__Listed records__:

================================

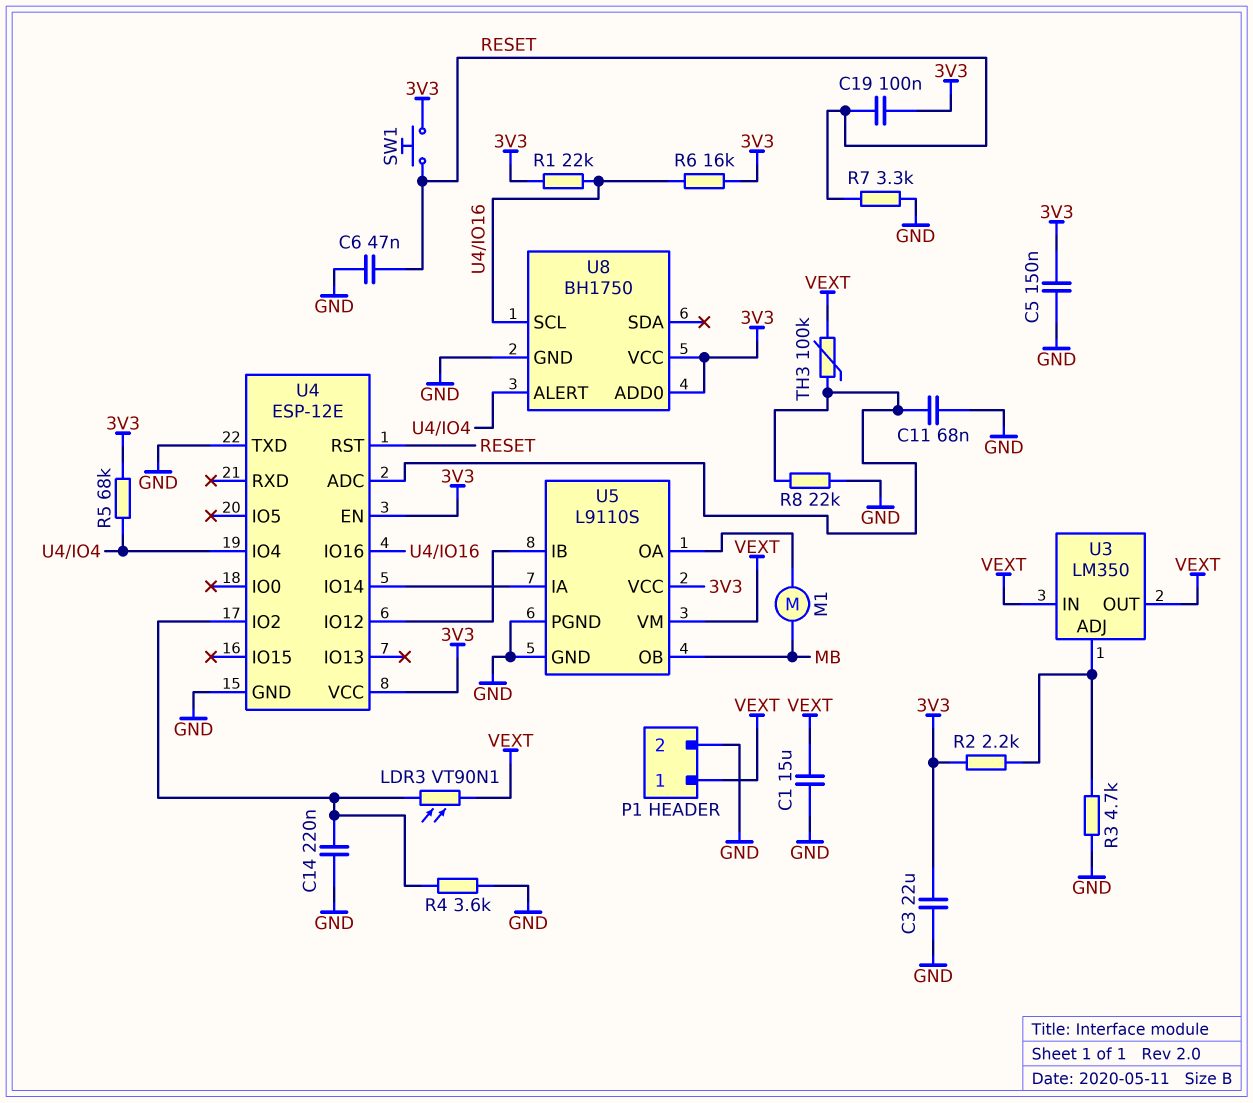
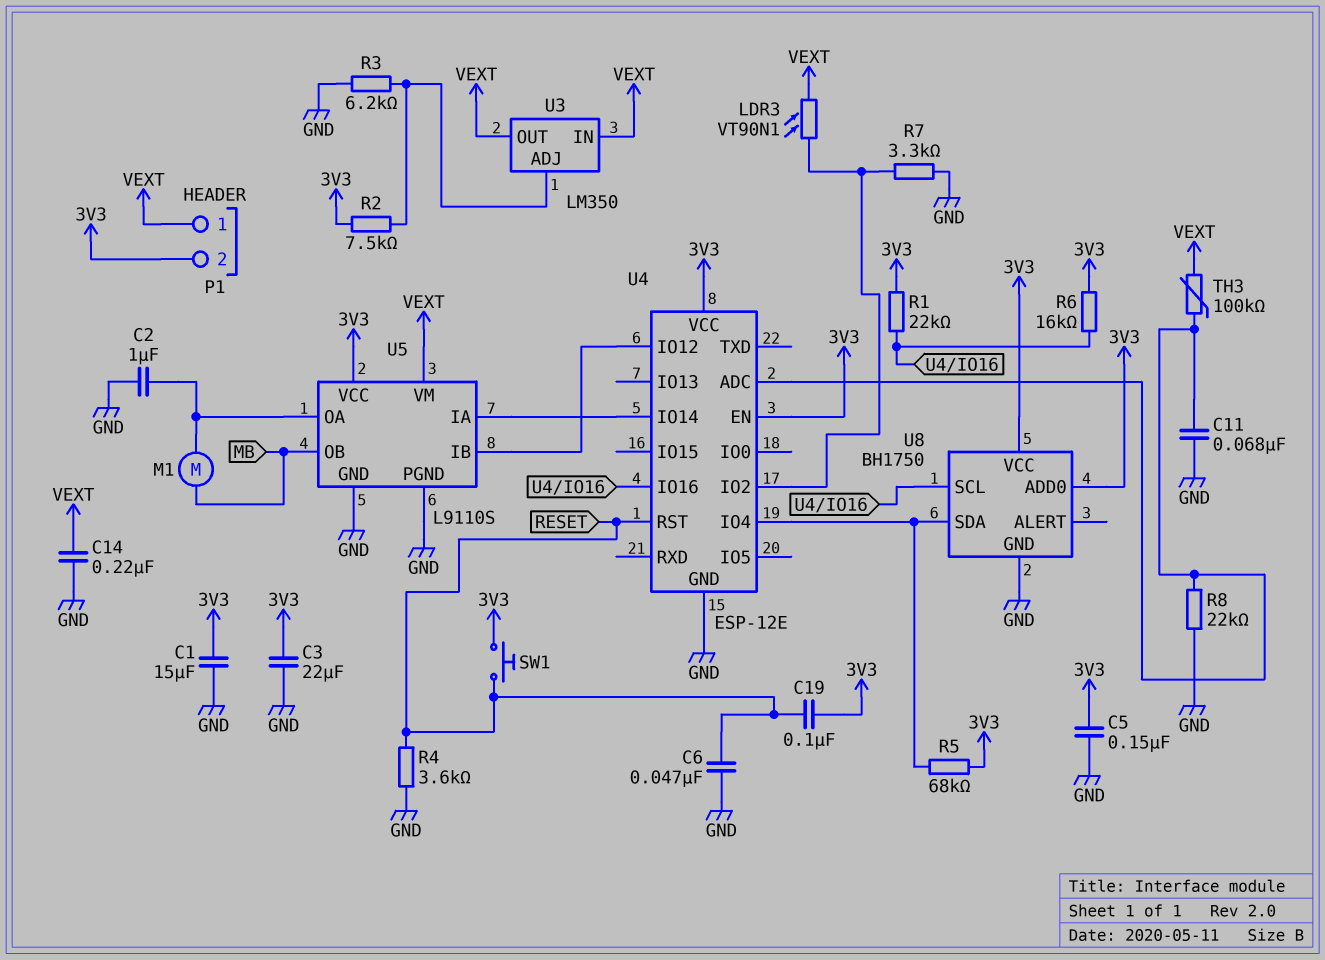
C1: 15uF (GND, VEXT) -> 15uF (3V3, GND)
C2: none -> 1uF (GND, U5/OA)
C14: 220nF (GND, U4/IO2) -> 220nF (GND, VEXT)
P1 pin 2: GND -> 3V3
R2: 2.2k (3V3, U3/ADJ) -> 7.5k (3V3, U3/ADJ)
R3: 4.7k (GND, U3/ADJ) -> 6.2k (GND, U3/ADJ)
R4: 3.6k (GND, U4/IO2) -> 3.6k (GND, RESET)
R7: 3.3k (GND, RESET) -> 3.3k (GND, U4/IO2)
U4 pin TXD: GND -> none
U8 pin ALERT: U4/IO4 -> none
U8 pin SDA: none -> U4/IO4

================================

__Exercise prompt__: Across the records above, show each line containing the word "RESET".

__Solved exercise__:
R4: 3.6k (GND, U4/IO2) -> 3.6k (GND, RESET)
R7: 3.3k (GND, RESET) -> 3.3k (GND, U4/IO2)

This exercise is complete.